▶ [Assignment]: Set out exactly, line by line, the stretch of data below that begins at the line containing "lime 1x1 brick [424,320,465,378] -> none" and ends at the line containing "none -> lime 1x4 brick [256,173,351,250]", with both ends kept.

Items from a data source
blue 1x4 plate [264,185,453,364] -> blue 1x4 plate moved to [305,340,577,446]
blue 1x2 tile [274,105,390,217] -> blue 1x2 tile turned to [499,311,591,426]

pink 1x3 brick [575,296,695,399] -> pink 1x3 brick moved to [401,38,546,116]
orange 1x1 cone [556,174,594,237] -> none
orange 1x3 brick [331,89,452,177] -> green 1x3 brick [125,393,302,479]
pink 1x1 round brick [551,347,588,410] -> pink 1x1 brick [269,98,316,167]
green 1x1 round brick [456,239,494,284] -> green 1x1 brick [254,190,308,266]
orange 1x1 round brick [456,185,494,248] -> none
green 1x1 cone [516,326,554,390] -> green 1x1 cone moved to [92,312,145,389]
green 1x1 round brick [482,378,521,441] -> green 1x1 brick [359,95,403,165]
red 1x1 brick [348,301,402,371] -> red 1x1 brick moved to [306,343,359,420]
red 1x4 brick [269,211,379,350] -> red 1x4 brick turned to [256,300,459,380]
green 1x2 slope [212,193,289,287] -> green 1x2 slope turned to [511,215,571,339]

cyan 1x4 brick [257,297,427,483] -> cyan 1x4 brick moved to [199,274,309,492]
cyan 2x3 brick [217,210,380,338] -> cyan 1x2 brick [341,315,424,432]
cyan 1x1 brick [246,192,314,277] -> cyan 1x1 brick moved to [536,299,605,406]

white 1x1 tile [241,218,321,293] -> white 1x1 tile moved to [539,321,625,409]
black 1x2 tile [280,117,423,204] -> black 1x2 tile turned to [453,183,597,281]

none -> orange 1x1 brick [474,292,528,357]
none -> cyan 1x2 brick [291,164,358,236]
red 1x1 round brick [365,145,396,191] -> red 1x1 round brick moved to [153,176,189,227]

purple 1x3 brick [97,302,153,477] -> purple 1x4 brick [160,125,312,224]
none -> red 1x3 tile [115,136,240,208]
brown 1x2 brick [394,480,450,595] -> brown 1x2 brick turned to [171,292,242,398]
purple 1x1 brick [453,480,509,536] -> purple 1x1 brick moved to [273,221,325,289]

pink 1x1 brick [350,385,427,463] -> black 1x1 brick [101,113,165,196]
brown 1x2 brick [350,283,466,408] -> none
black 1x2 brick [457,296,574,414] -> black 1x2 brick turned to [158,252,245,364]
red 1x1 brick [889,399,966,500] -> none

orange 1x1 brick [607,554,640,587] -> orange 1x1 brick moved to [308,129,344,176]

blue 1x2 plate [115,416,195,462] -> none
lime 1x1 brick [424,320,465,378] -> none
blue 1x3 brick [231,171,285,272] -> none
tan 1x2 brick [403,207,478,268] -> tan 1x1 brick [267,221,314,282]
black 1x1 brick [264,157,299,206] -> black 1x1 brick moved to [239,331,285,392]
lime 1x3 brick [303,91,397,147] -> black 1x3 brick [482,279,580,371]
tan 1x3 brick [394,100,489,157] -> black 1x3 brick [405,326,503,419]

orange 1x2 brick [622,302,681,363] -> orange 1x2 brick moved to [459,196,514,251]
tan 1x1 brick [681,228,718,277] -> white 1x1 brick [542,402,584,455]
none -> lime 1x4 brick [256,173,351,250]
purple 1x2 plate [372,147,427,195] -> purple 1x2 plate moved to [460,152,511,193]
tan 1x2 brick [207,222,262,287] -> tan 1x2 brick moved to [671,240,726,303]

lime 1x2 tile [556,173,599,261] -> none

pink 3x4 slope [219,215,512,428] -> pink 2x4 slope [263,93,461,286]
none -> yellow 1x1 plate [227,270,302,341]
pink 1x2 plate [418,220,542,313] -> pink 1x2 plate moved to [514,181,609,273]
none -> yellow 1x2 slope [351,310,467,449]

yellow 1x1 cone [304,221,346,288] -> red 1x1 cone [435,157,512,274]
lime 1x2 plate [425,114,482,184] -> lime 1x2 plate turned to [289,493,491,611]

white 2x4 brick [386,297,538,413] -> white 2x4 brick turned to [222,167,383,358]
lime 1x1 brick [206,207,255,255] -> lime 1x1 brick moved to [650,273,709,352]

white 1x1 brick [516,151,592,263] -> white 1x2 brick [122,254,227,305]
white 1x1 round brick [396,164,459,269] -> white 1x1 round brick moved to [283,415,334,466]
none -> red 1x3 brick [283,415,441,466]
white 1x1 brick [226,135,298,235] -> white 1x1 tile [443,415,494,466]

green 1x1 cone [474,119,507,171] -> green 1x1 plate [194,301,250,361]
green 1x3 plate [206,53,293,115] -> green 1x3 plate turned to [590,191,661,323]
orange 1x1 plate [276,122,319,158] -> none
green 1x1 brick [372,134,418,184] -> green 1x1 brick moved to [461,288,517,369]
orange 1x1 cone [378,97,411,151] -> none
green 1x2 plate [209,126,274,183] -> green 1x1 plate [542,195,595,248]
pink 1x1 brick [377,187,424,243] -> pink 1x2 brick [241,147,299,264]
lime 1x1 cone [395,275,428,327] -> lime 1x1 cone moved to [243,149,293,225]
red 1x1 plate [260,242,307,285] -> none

▶ [Expected answer]:
lime 1x1 brick [424,320,465,378] -> none
blue 1x3 brick [231,171,285,272] -> none
tan 1x2 brick [403,207,478,268] -> tan 1x1 brick [267,221,314,282]
black 1x1 brick [264,157,299,206] -> black 1x1 brick moved to [239,331,285,392]
lime 1x3 brick [303,91,397,147] -> black 1x3 brick [482,279,580,371]
tan 1x3 brick [394,100,489,157] -> black 1x3 brick [405,326,503,419]

orange 1x2 brick [622,302,681,363] -> orange 1x2 brick moved to [459,196,514,251]
tan 1x1 brick [681,228,718,277] -> white 1x1 brick [542,402,584,455]
none -> lime 1x4 brick [256,173,351,250]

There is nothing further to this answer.